- Exercise aim
Each entry is to be repeated word for word, and the images are to be dropped.

- Listed entries
++++++++++++++++++++
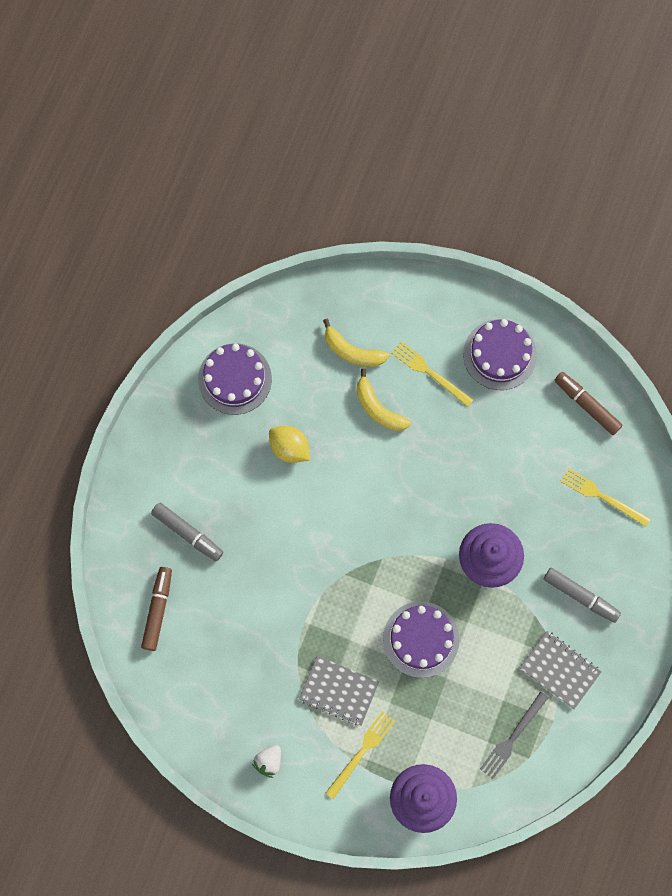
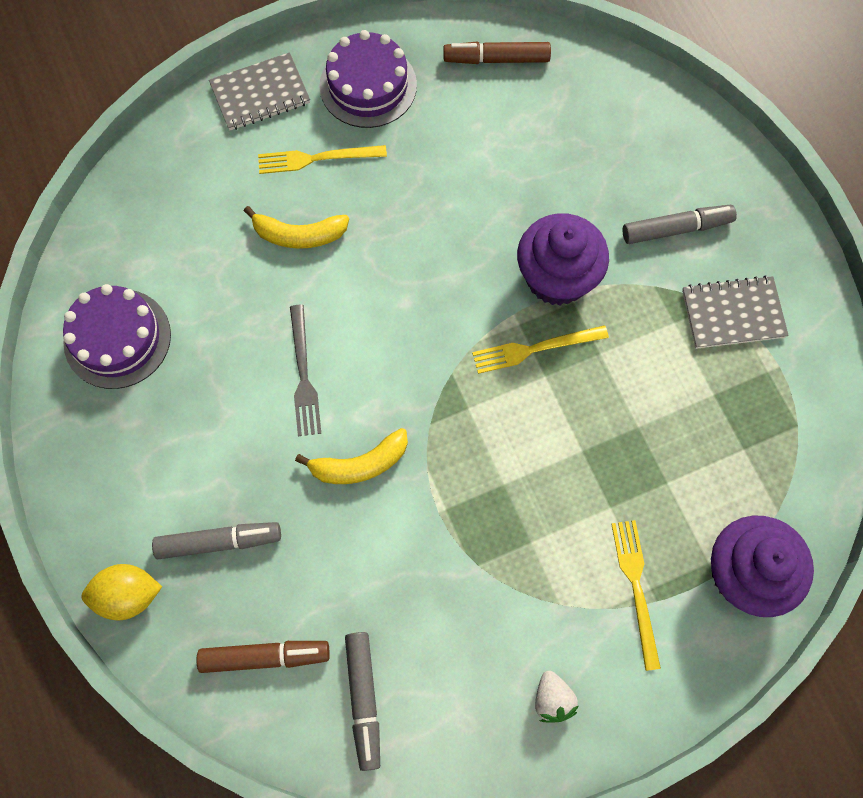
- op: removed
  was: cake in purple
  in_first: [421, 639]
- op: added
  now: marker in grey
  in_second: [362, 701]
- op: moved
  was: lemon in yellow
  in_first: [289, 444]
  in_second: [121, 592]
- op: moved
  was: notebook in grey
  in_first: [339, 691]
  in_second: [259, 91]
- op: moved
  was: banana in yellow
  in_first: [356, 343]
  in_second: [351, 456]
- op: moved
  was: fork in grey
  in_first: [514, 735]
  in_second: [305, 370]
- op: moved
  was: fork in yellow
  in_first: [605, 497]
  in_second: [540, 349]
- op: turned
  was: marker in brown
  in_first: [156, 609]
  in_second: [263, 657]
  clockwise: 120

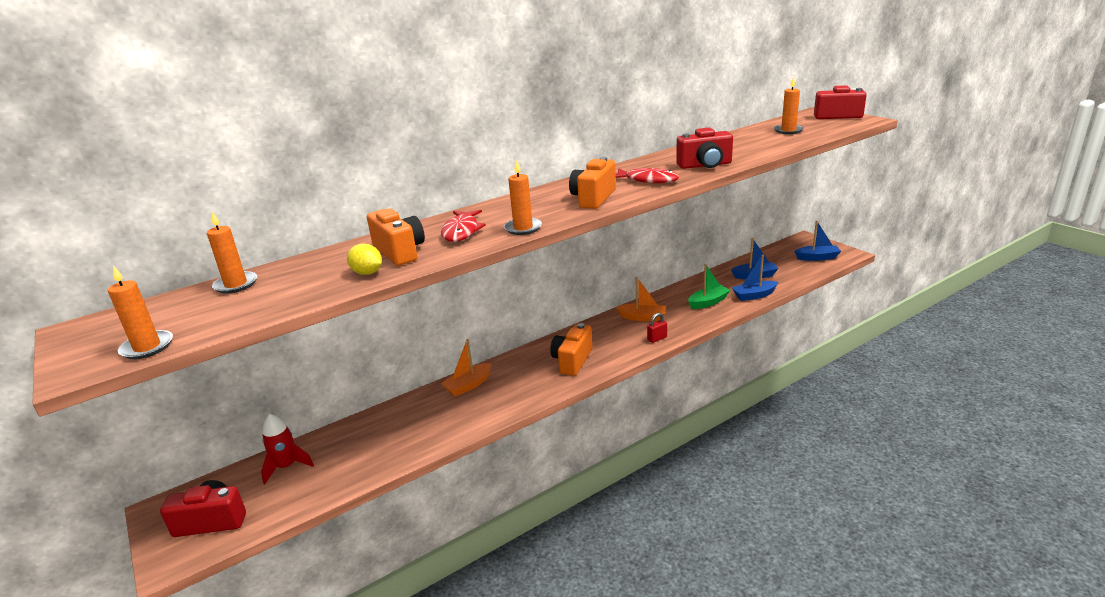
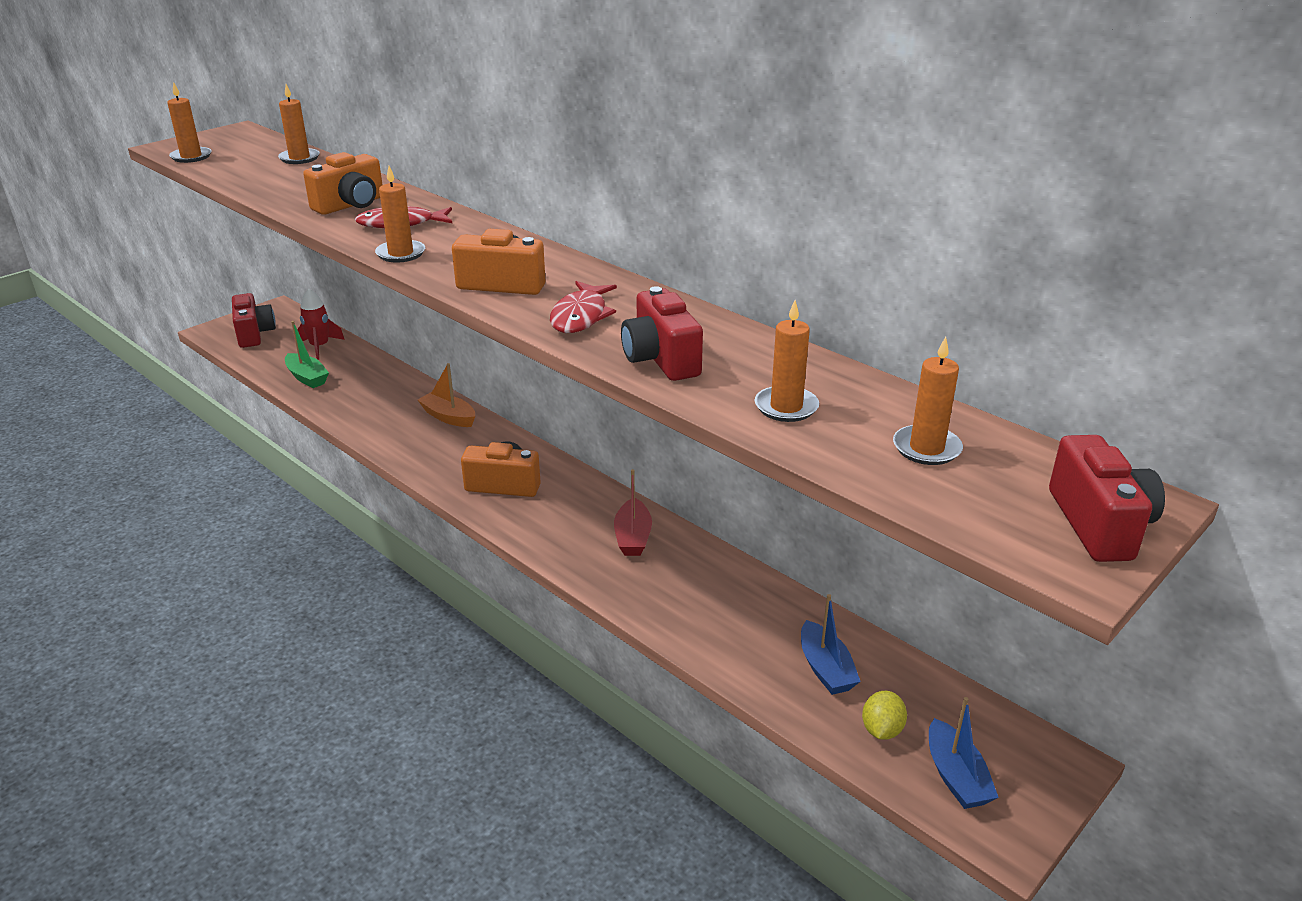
- op: removed
  was: padlock in red
  in_first: [657, 328]
- op: removed
  was: boat in blue
  in_first: [755, 278]
- op: added
  now: candle in orange
  in_second: [787, 361]
- op: moved
  was: lemon in yellow
  in_first: [364, 259]
  in_second: [884, 715]
- op: moved
  was: boat in green
  in_first: [709, 286]
  in_second: [307, 354]
- op: recoloured
  was: boat in orange
  now: boat in red
  in_first: [641, 299]
  in_second: [633, 512]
++++++++++++++++++++
- Task output
- op: removed
  was: cake in purple
  in_first: [421, 639]
- op: added
  now: marker in grey
  in_second: [362, 701]
- op: moved
  was: lemon in yellow
  in_first: [289, 444]
  in_second: [121, 592]
- op: moved
  was: notebook in grey
  in_first: [339, 691]
  in_second: [259, 91]
- op: moved
  was: banana in yellow
  in_first: [356, 343]
  in_second: [351, 456]
- op: moved
  was: fork in grey
  in_first: [514, 735]
  in_second: [305, 370]
- op: moved
  was: fork in yellow
  in_first: [605, 497]
  in_second: [540, 349]
- op: turned
  was: marker in brown
  in_first: [156, 609]
  in_second: [263, 657]
  clockwise: 120

- op: removed
  was: padlock in red
  in_first: [657, 328]
- op: removed
  was: boat in blue
  in_first: [755, 278]
- op: added
  now: candle in orange
  in_second: [787, 361]
- op: moved
  was: lemon in yellow
  in_first: [364, 259]
  in_second: [884, 715]
- op: moved
  was: boat in green
  in_first: [709, 286]
  in_second: [307, 354]
- op: recoloured
  was: boat in orange
  now: boat in red
  in_first: [641, 299]
  in_second: [633, 512]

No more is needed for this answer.